#### Your objective
Please print the entries below exactly, from the line with "none -> pink brick C2:C7 level 1" through the line with "none -> pink brick C7 level 2", including both of those lines and leaving out all others.

[Stored records]

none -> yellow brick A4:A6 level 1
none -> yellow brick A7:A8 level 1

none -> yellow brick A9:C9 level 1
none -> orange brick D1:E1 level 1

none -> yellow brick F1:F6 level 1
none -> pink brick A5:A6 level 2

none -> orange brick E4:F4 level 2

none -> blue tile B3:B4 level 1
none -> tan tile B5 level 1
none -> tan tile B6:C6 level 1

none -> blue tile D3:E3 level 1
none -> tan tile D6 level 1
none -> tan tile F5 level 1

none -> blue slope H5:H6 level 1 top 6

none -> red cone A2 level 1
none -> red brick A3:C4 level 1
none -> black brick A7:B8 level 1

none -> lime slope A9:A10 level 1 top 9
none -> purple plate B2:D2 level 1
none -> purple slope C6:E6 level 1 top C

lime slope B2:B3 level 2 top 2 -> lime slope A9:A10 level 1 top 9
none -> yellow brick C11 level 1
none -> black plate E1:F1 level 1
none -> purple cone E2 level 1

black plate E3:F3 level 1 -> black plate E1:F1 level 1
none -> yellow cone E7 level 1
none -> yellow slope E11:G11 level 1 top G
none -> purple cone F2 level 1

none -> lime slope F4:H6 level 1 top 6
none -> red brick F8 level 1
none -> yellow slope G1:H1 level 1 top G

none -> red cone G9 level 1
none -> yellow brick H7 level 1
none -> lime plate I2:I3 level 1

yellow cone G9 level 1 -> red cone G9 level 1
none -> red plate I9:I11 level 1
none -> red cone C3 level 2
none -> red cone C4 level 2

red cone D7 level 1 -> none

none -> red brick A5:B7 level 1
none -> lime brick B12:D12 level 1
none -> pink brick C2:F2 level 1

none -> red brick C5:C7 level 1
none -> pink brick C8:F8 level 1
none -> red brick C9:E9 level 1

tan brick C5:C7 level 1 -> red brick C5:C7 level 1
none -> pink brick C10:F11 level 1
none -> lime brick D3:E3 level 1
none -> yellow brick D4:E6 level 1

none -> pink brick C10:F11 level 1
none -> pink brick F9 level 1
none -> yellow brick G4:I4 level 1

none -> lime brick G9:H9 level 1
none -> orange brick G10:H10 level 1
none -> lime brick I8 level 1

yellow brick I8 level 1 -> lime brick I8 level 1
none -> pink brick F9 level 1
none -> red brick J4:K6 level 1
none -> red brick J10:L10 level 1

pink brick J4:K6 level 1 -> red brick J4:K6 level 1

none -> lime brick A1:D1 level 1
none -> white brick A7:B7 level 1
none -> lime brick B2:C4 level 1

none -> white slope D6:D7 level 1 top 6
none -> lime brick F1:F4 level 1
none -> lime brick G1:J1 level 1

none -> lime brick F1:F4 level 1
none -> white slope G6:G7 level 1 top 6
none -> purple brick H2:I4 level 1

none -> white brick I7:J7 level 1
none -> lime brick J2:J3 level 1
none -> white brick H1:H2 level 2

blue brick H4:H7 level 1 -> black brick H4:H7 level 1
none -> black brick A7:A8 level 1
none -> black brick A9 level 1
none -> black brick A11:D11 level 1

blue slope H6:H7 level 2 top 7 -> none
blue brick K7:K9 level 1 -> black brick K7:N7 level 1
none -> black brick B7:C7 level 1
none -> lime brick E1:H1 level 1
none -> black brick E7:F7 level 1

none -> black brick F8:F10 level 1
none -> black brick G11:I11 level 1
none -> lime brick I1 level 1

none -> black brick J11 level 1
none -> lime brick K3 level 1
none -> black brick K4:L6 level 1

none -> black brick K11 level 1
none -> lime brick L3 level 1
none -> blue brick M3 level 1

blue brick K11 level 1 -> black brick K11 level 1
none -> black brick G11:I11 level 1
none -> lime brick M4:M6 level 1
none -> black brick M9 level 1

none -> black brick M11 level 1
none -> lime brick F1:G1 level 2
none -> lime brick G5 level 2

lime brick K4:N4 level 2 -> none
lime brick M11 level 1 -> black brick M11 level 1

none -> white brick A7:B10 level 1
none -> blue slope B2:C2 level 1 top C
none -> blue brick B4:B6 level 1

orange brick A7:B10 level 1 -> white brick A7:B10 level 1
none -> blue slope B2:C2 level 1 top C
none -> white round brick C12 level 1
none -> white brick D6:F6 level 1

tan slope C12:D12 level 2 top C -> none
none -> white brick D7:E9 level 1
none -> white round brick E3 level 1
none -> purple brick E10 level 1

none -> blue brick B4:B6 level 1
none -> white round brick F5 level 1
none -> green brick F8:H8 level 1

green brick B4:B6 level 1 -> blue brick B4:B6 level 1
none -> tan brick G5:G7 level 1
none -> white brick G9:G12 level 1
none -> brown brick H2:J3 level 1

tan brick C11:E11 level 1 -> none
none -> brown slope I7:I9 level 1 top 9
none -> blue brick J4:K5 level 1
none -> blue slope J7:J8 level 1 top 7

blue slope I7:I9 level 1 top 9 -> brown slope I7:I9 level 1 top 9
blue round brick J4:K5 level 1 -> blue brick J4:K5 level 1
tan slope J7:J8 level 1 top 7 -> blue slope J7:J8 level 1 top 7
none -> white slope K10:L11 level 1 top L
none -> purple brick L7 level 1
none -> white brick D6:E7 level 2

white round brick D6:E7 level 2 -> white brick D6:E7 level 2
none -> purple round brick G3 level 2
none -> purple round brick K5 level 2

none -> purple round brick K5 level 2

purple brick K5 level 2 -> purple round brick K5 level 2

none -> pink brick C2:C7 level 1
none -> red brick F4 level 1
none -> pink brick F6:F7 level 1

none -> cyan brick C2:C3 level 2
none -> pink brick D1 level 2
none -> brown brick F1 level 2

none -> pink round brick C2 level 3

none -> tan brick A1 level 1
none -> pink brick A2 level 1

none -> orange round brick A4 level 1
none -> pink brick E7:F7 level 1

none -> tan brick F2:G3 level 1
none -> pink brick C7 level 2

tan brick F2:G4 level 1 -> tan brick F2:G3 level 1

#### Answer to the exercise
none -> pink brick C2:C7 level 1
none -> red brick F4 level 1
none -> pink brick F6:F7 level 1

none -> cyan brick C2:C3 level 2
none -> pink brick D1 level 2
none -> brown brick F1 level 2

none -> pink round brick C2 level 3

none -> tan brick A1 level 1
none -> pink brick A2 level 1

none -> orange round brick A4 level 1
none -> pink brick E7:F7 level 1

none -> tan brick F2:G3 level 1
none -> pink brick C7 level 2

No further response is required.